__What the task asks__.
Reproduce exactly only the lines from the line that holds "BT2 pin TXD: A1 -> A9" to the line that holds "SCALE1 pin SCK: B13 -> A1", inclusive, in the listing below, and please leave out every picture.

Entries shown below:

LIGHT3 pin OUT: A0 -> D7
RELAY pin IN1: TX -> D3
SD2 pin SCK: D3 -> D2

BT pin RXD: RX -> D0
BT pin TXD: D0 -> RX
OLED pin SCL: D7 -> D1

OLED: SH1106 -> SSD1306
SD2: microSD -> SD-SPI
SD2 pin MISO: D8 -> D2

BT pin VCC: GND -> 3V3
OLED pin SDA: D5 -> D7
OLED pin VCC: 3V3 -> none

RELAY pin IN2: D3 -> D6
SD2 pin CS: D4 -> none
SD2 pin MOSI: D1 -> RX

End of Entries shown.
Entries shown below:

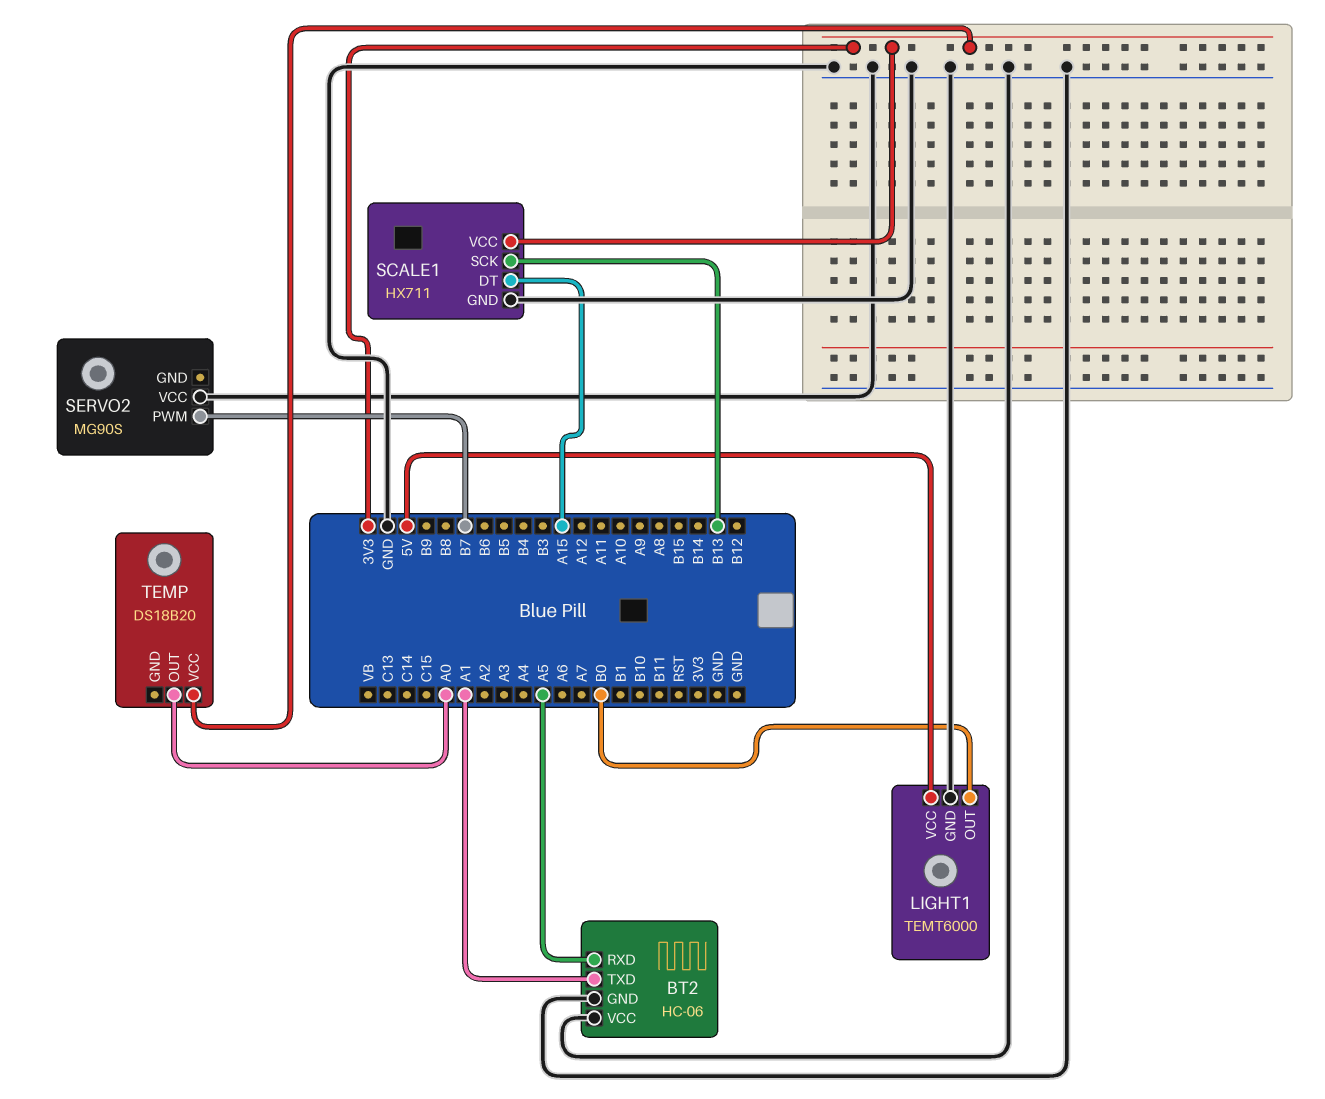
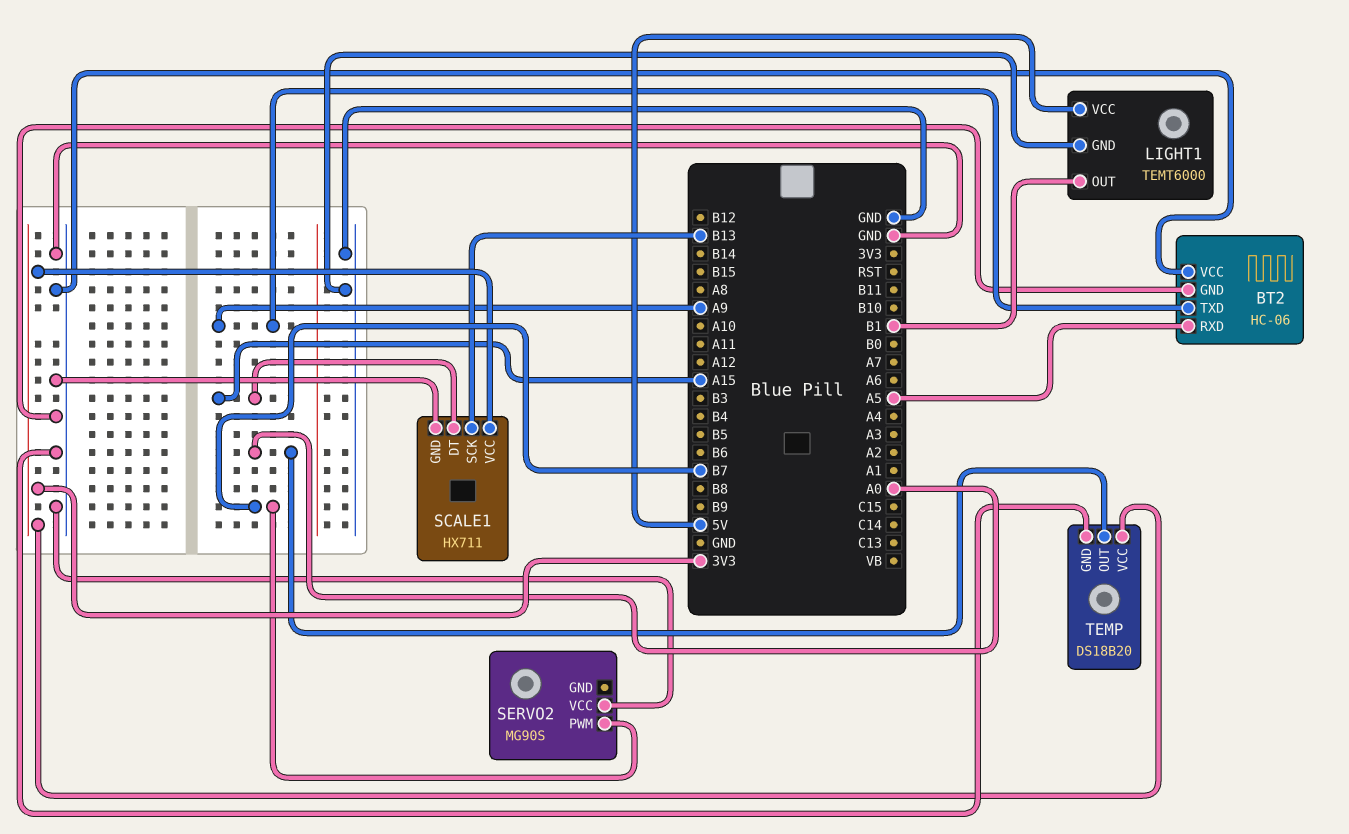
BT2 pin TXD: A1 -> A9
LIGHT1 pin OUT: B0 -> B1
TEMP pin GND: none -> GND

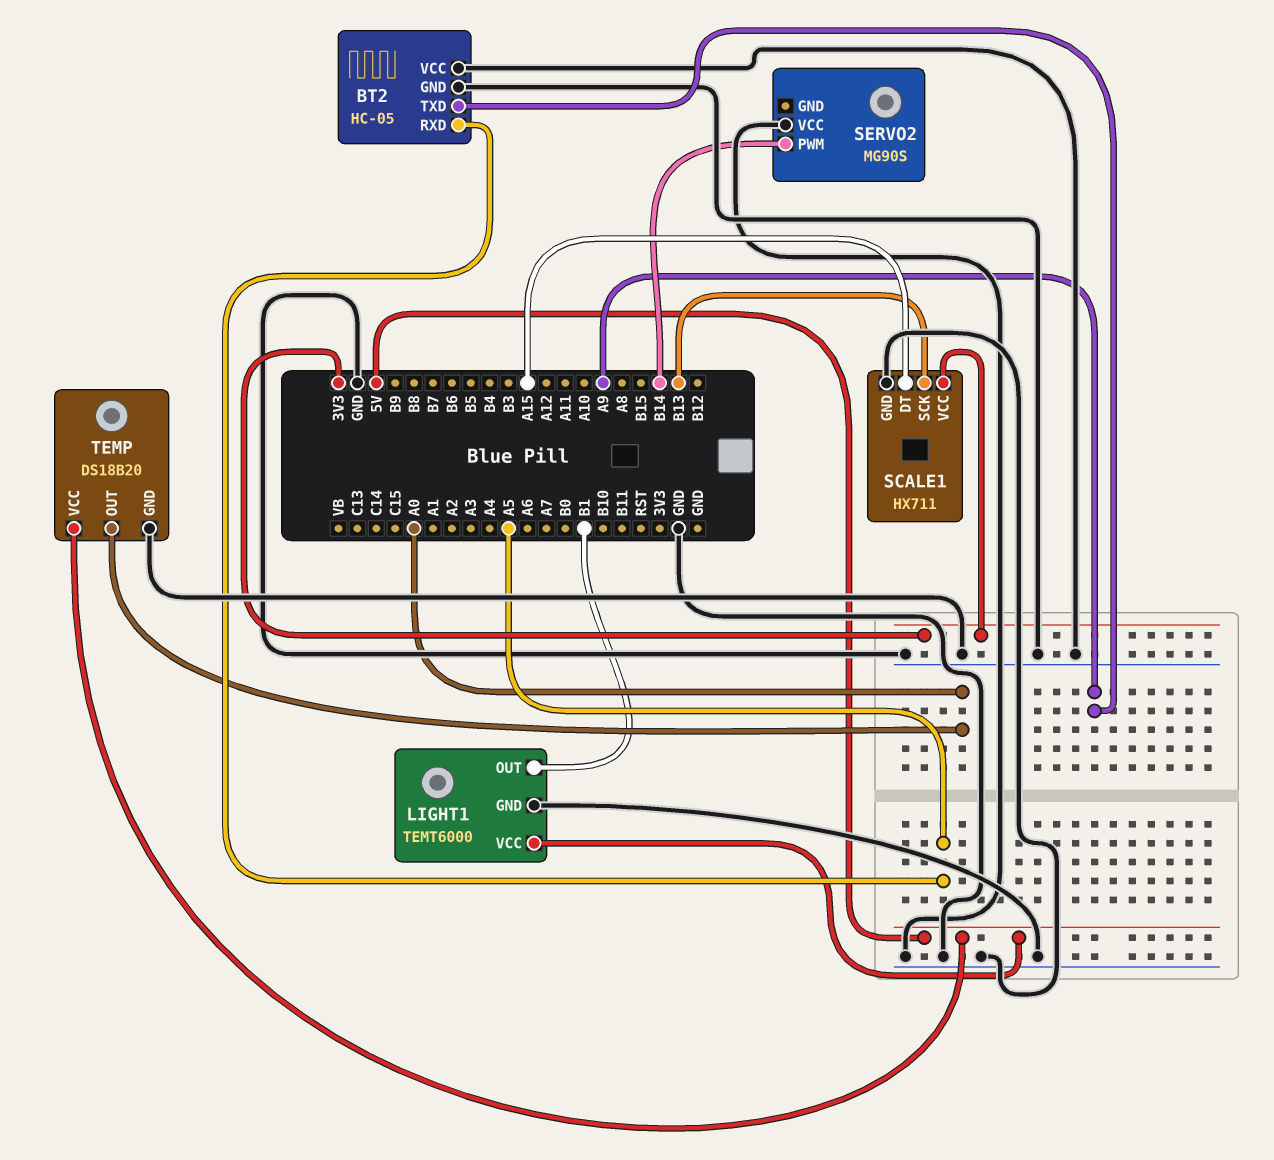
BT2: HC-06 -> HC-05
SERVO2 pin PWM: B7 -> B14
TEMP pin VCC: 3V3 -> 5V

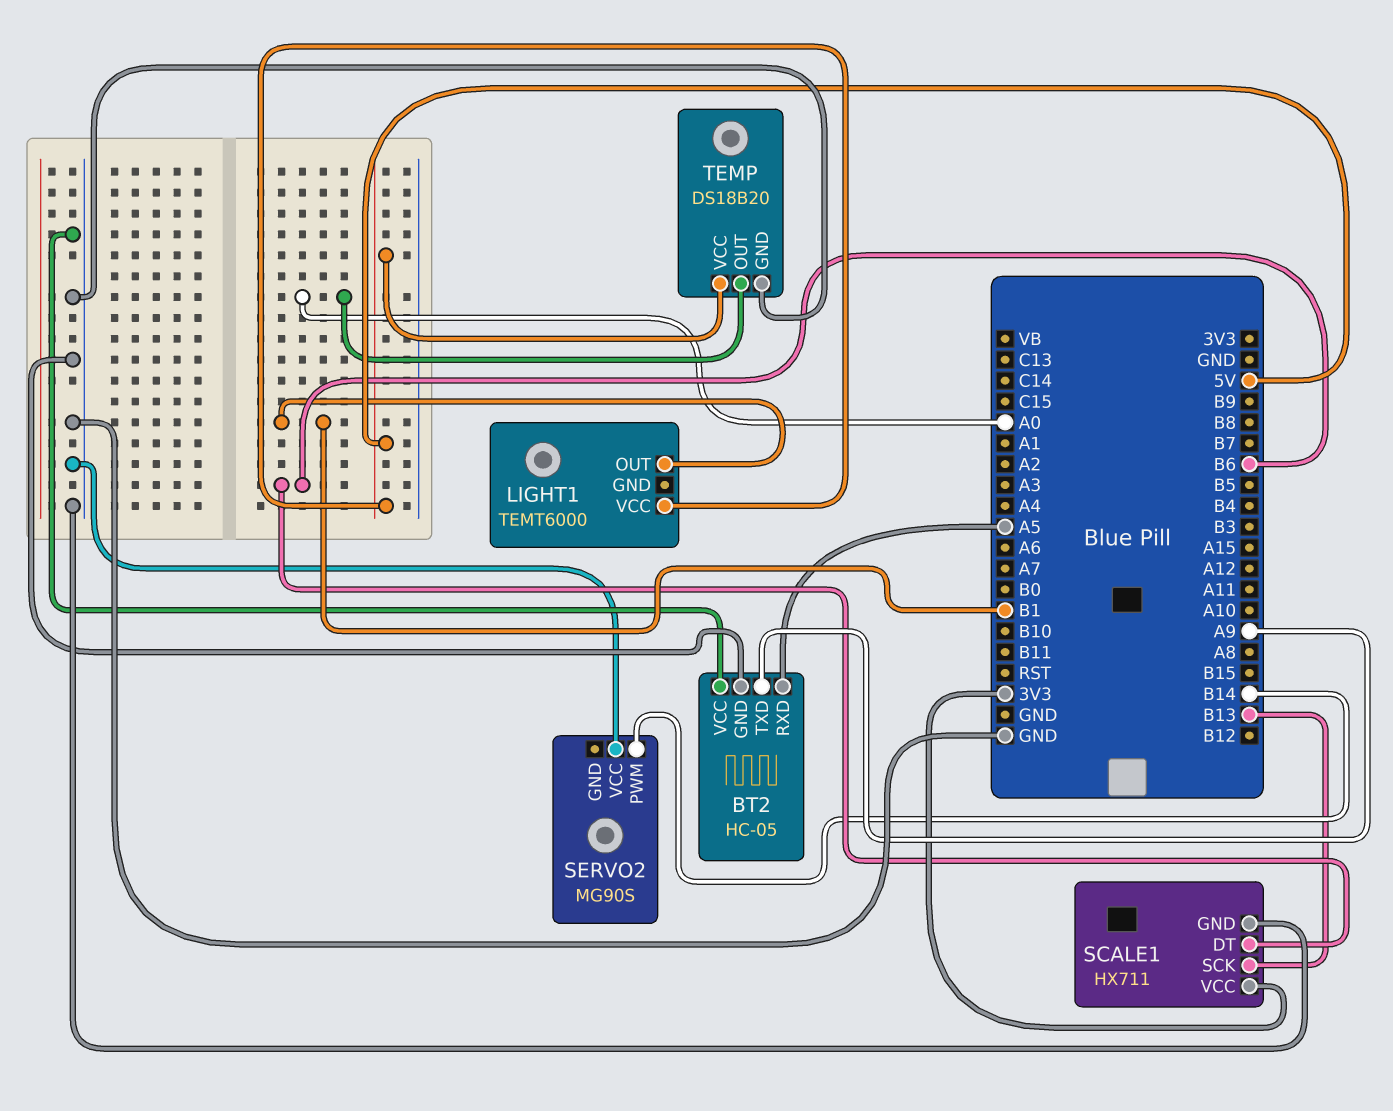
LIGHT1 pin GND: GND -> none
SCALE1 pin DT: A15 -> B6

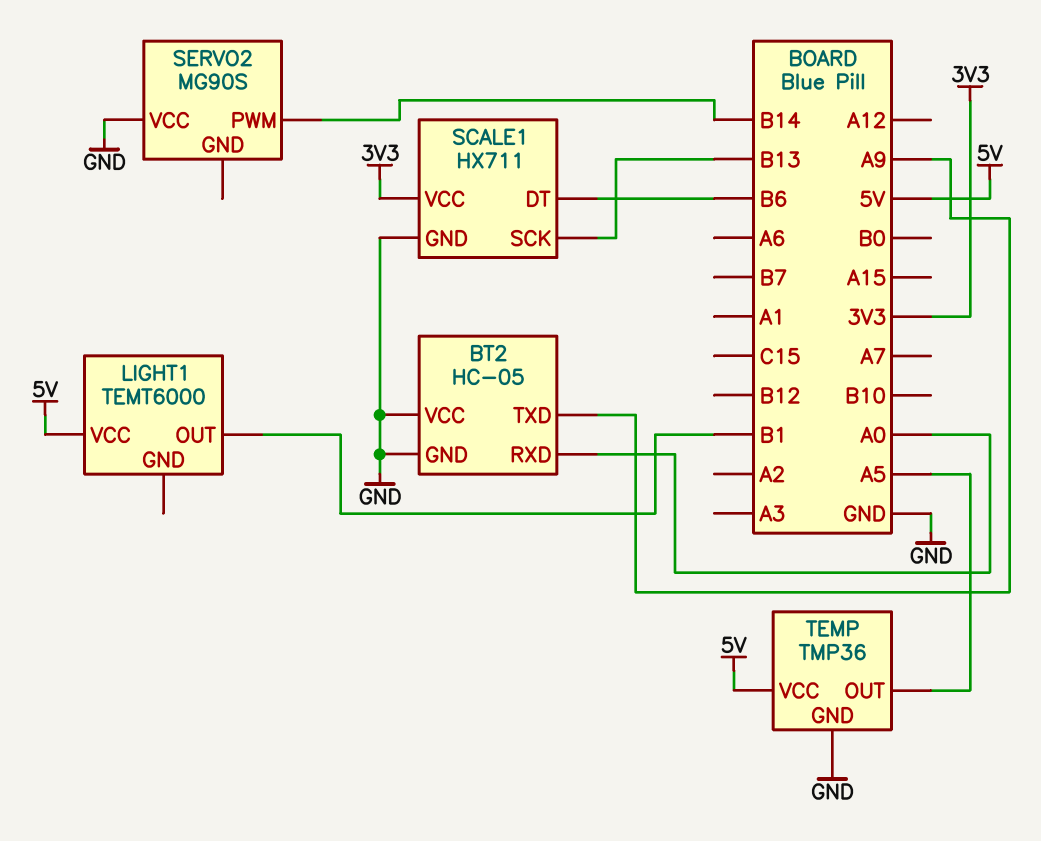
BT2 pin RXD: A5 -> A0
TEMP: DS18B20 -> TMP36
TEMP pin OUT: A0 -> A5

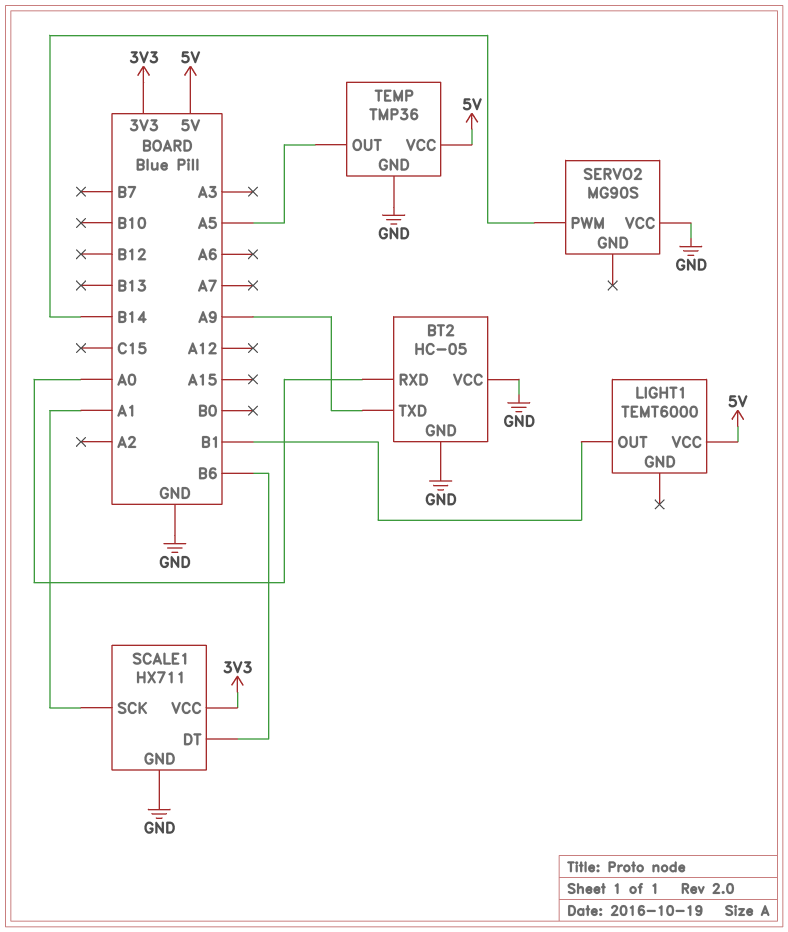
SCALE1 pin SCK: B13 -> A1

End of Entries shown.

__The answer__.
BT2 pin TXD: A1 -> A9
LIGHT1 pin OUT: B0 -> B1
TEMP pin GND: none -> GND

BT2: HC-06 -> HC-05
SERVO2 pin PWM: B7 -> B14
TEMP pin VCC: 3V3 -> 5V

LIGHT1 pin GND: GND -> none
SCALE1 pin DT: A15 -> B6

BT2 pin RXD: A5 -> A0
TEMP: DS18B20 -> TMP36
TEMP pin OUT: A0 -> A5

SCALE1 pin SCK: B13 -> A1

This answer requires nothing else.